● What the exercise asks:
Pictures excluded, reproduce exactly the lines below from the one with "(555, 175) = (147, 216): red capsule -> none" through the one with "camera: 145 degrees right, 20 degrees down", both included.

[Object state comparisons]
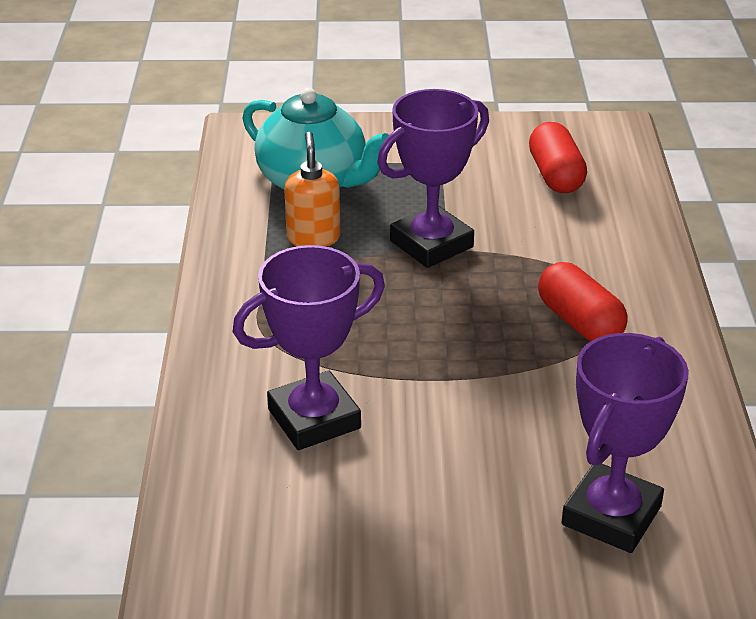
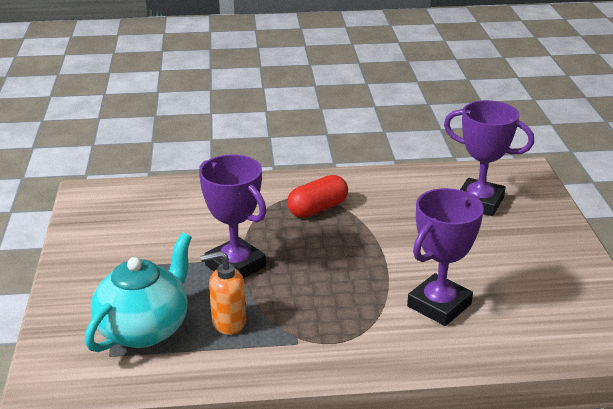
camera: 95 degrees left, 5 degrees down
(314, 418) = (439, 305): purple trophy -> purple trophy turned 75 degrees clockwise
(555, 175) = (147, 216): red capsule -> none

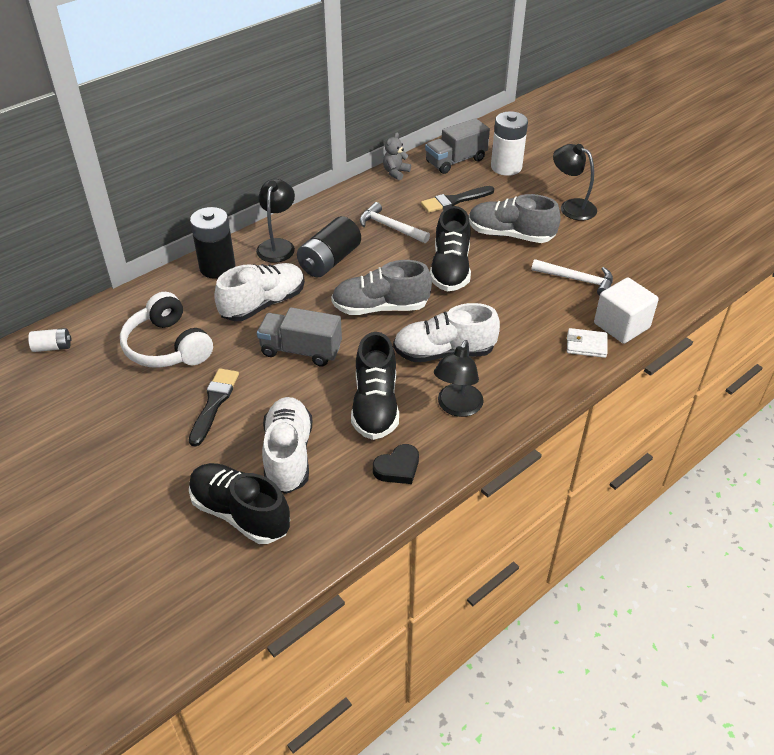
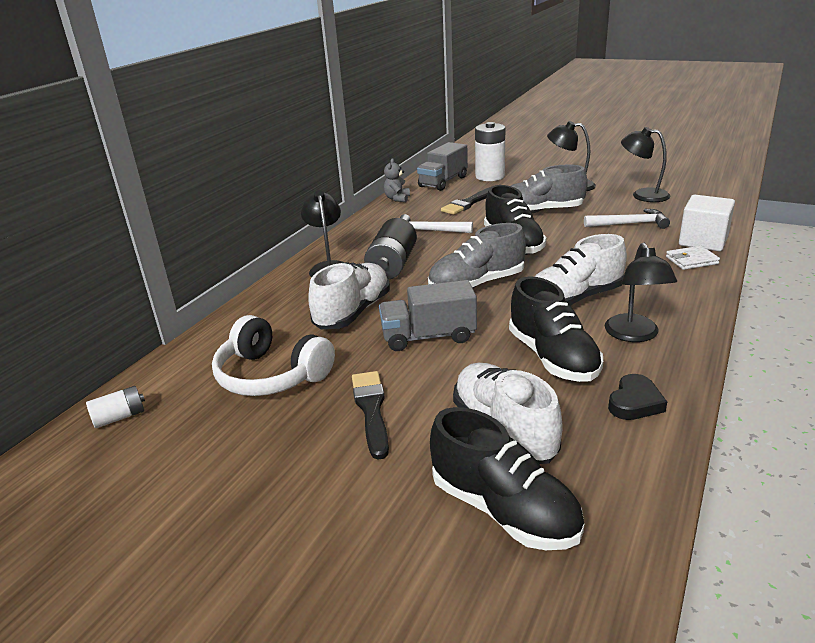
camera: 20 degrees left, 15 degrees down
(217, 267) = (277, 298): black battery -> none
(240, 513) = (503, 510): black shoe -> black shoe turned 150 degrees counterclockwise
(629, 244) = (642, 195): none -> black lamp

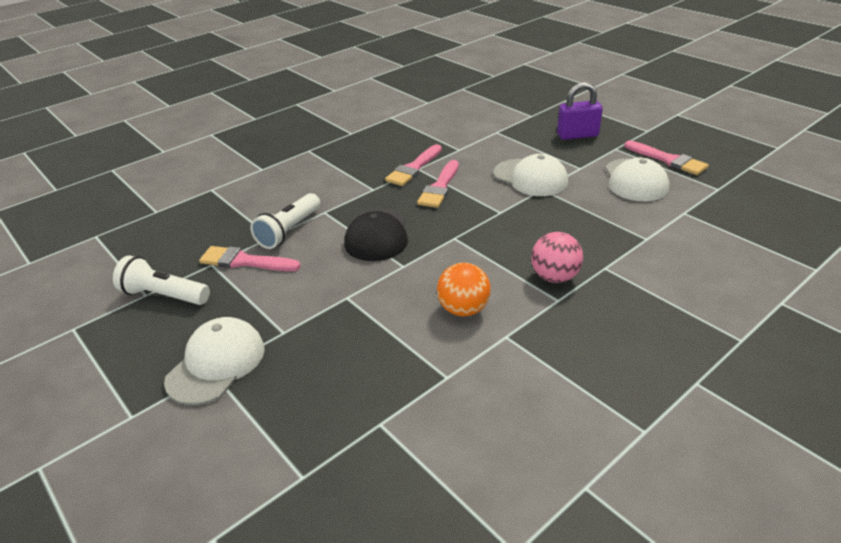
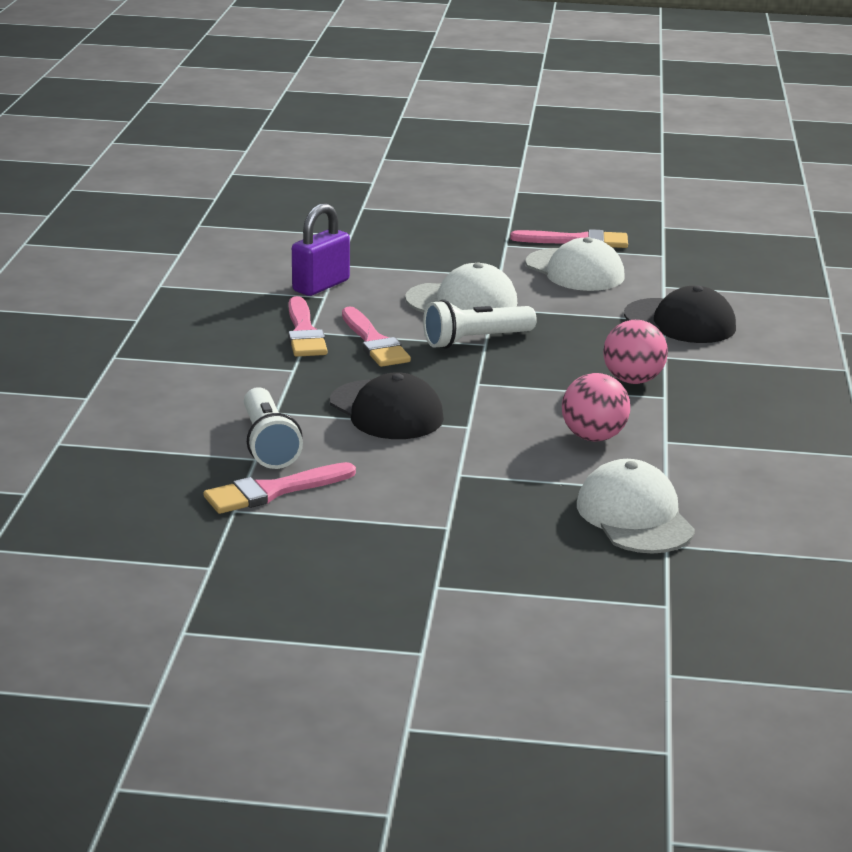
camera: 45 degrees left, 10 degrees down
(164, 295) = (236, 558): white flashlight -> white flashlight (475, 340)
(216, 364) = (427, 579): white cap -> white cap (634, 516)
(463, 309) = (593, 437): orange ball -> pink ball
(577, 135) = (442, 242): purple padlock -> purple padlock (321, 286)
(656, 245) = (680, 322): none -> black cap

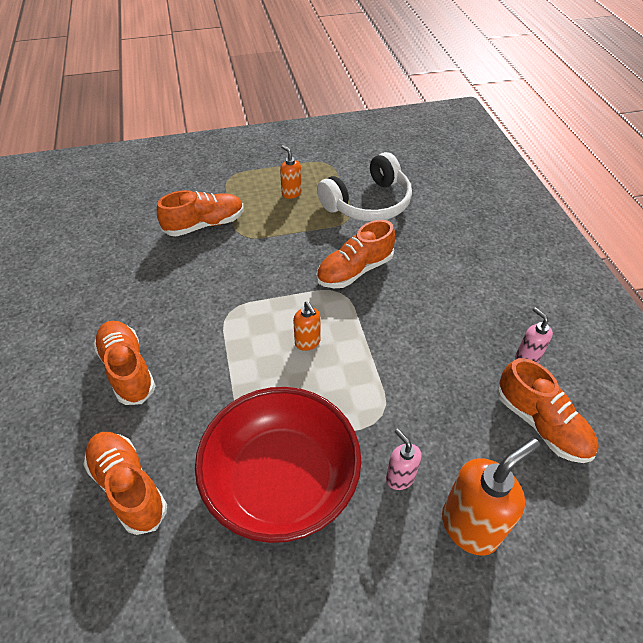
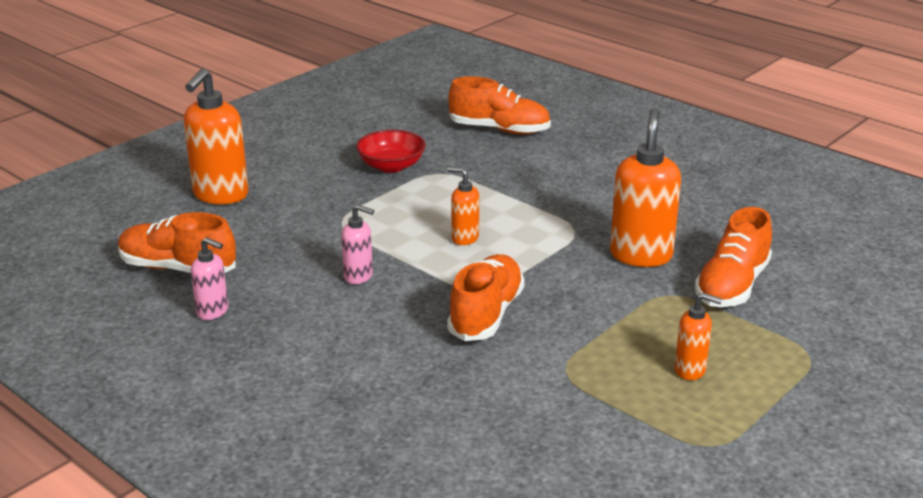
camera: 145 degrees right, 20 degrees down
(127, 369) = (600, 168): orange shoe -> none
(219, 269) = (641, 255): none -> orange soap dispenser
(281, 480) = (391, 166): red bowl -> red bowl, size x0.49
(368, 203) = (563, 406): white headphones -> none
(400, 477) = (296, 197): pink soap dispenser -> pink soap dispenser (359, 276)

● Finished exercise:
(555, 175) = (147, 216): red capsule -> none

camera: 20 degrees left, 15 degrees down
(217, 267) = (277, 298): black battery -> none
(240, 513) = (503, 510): black shoe -> black shoe turned 150 degrees counterclockwise
(629, 244) = (642, 195): none -> black lamp

camera: 45 degrees left, 10 degrees down
(164, 295) = (236, 558): white flashlight -> white flashlight (475, 340)
(216, 364) = (427, 579): white cap -> white cap (634, 516)
(463, 309) = (593, 437): orange ball -> pink ball
(577, 135) = (442, 242): purple padlock -> purple padlock (321, 286)
(656, 245) = (680, 322): none -> black cap

camera: 145 degrees right, 20 degrees down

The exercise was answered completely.